Stored data =
━━━━━━
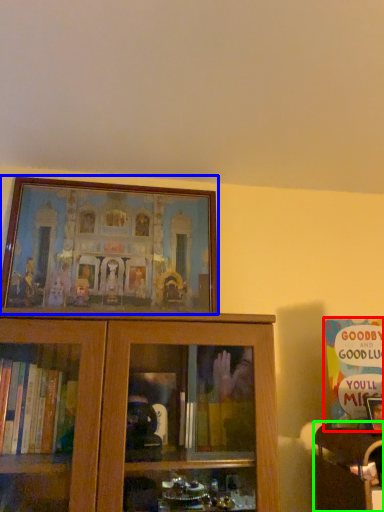
Question: Based on their relative distances, which object is farther from book (highlighted by a red box)? Choose from picture frame (highlighted by a blue box) and furniture (highlighted by a green box).

Choices:
 (A) picture frame
 (B) furniture

Answer: (A)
━━━━━━
The task = Update the data above by replacing every "picture frame" with "photo frame" and leaving everything else as it is. Omit the pictures from your answer.

Written answer =
Question: Based on their relative distances, which object is farther from book (highlighted by a red box)? Choose from photo frame (highlighted by a blue box) and furniture (highlighted by a green box).

Choices:
 (A) photo frame
 (B) furniture

Answer: (A)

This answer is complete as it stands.